**Data records**
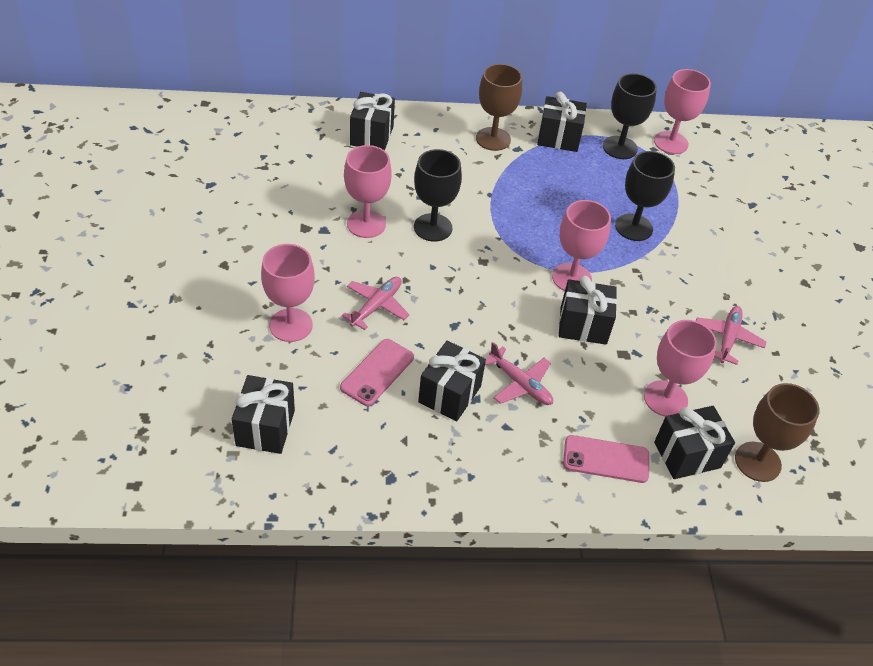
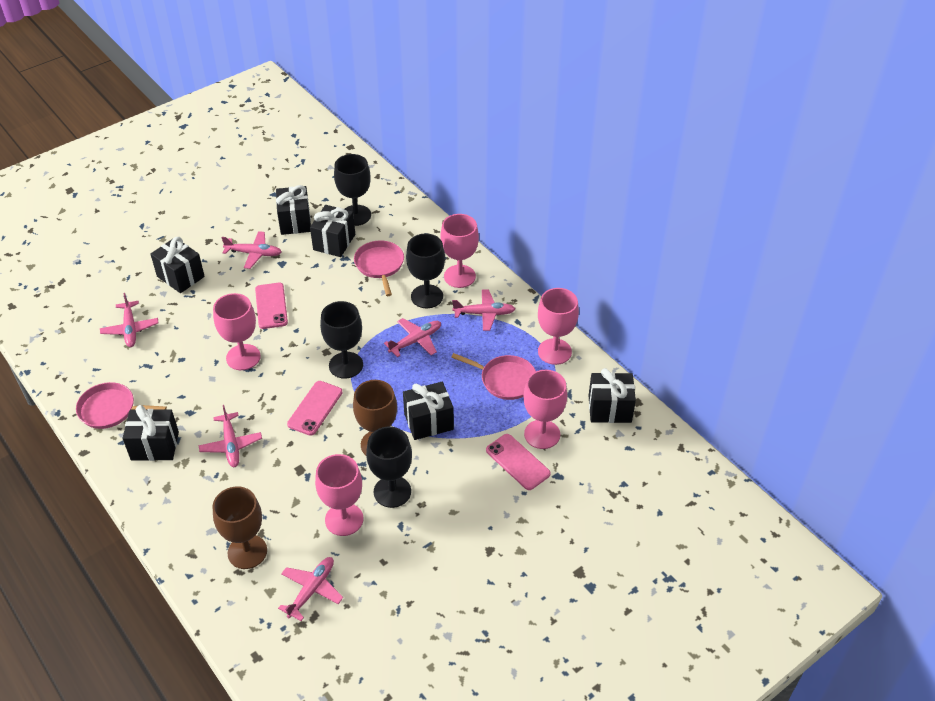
black goblet: 3 -> 4
pink pan: 0 -> 3
pink phone: 2 -> 3
pink plane: 3 -> 6

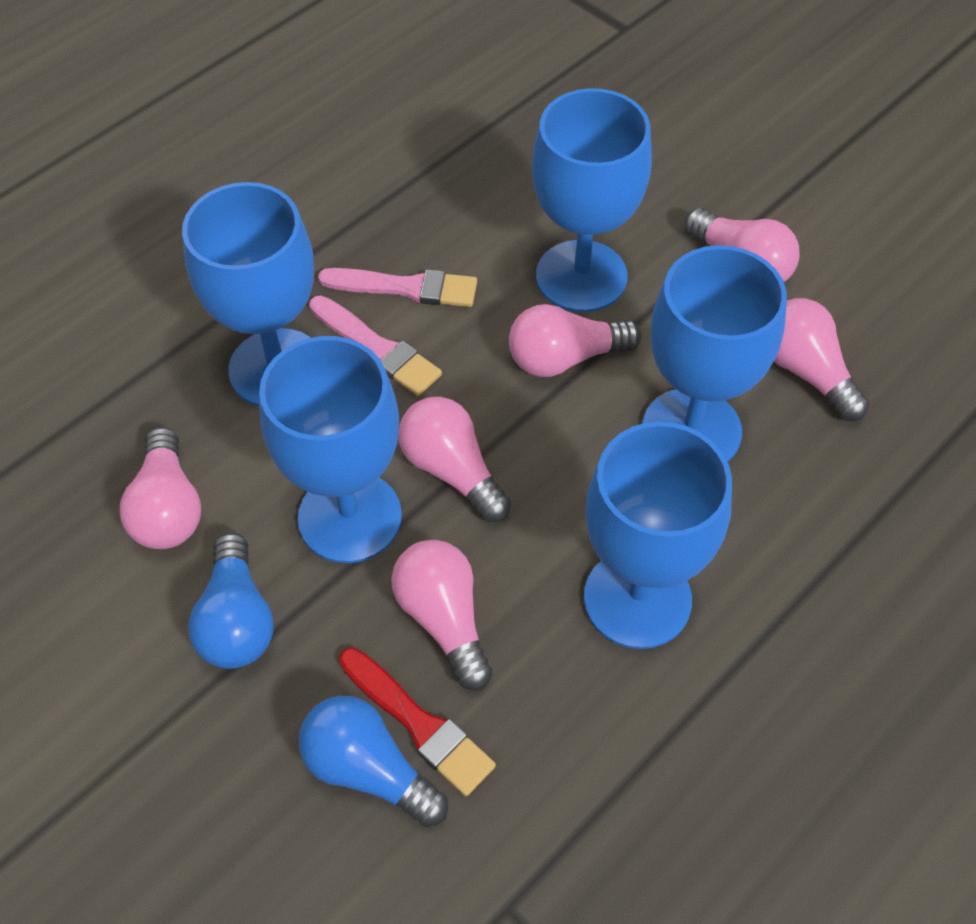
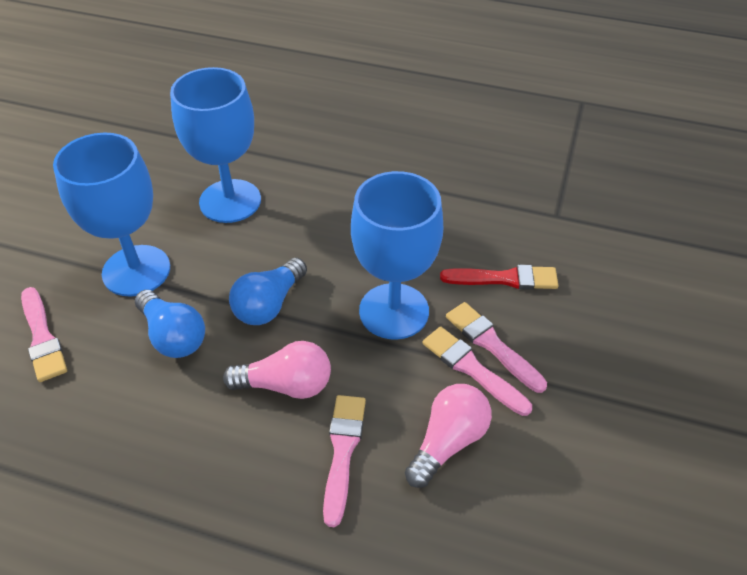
blue goblet: 5 -> 3
pink brush: 2 -> 4
pink light bulb: 6 -> 2

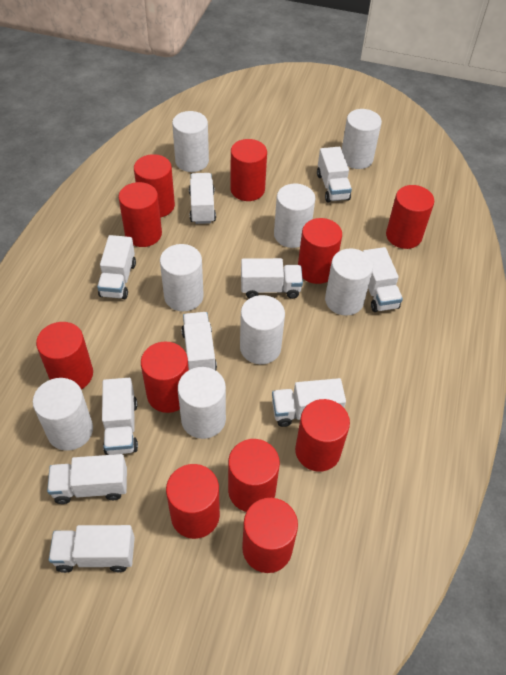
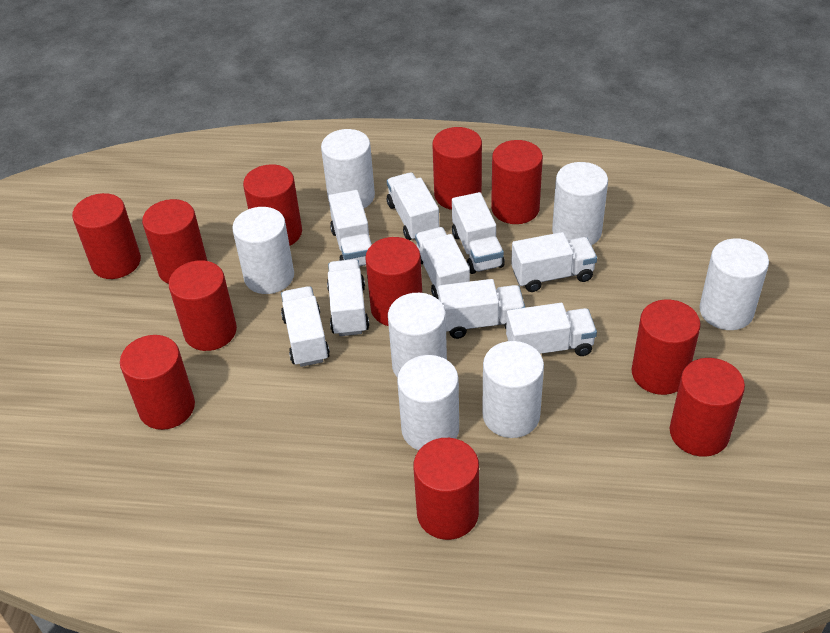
white cylinder: 8 -> 7
white truck: 10 -> 9

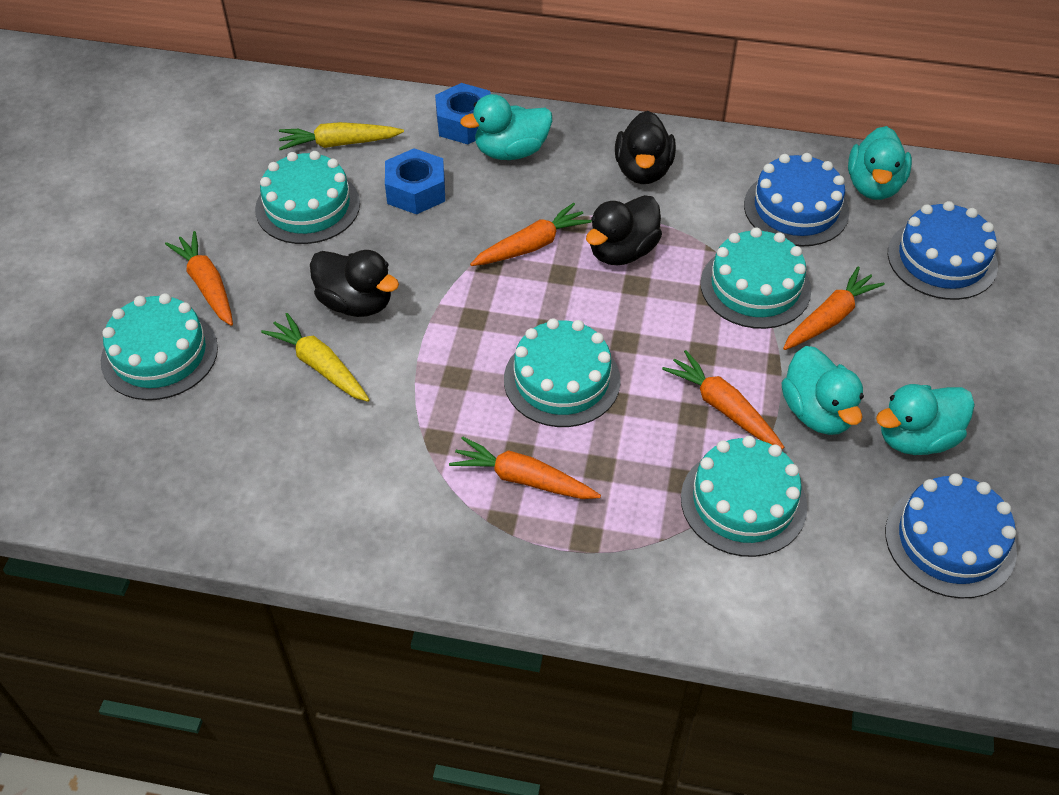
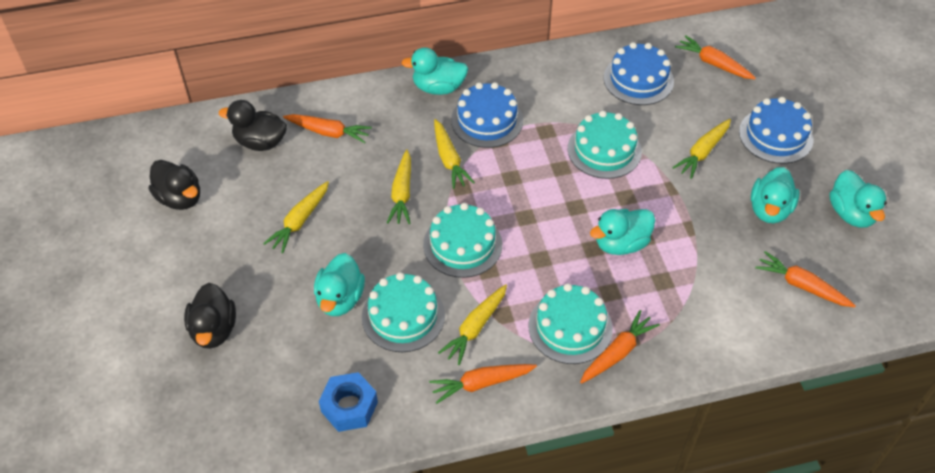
blue nut: 2 -> 1
turquoise cake: 5 -> 4
turquoise duck: 4 -> 5
yellow carrot: 2 -> 5

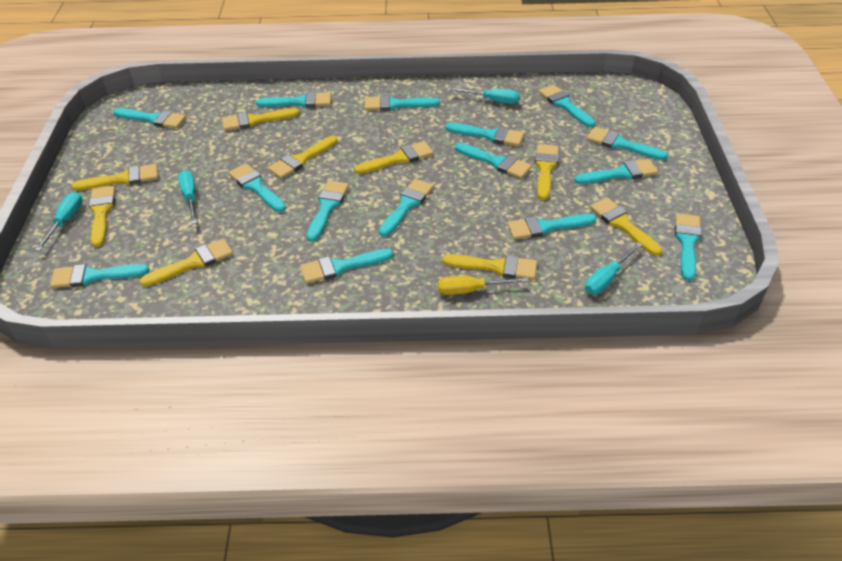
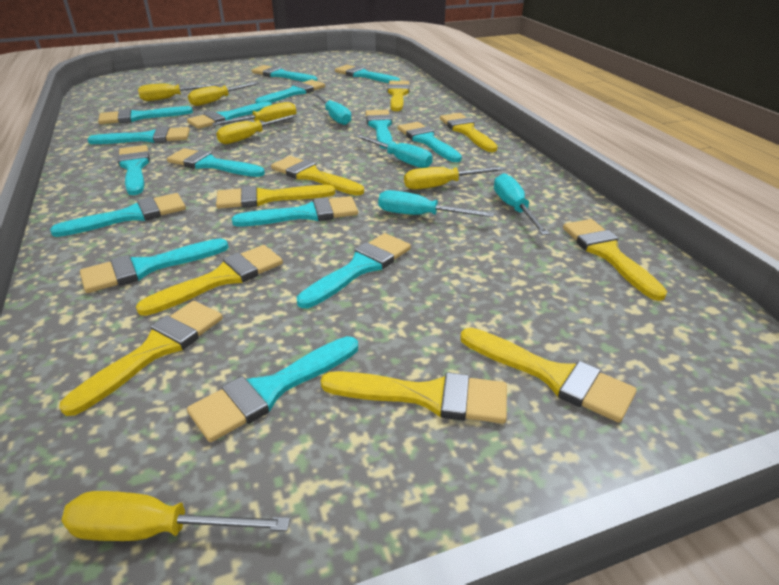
yellow screwdriver: 1 -> 6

**Your goal**
Please copy out each line of the material that holds the string "yellow".

**Output for this exercise**
yellow carrot: 2 -> 5
yellow screwdriver: 1 -> 6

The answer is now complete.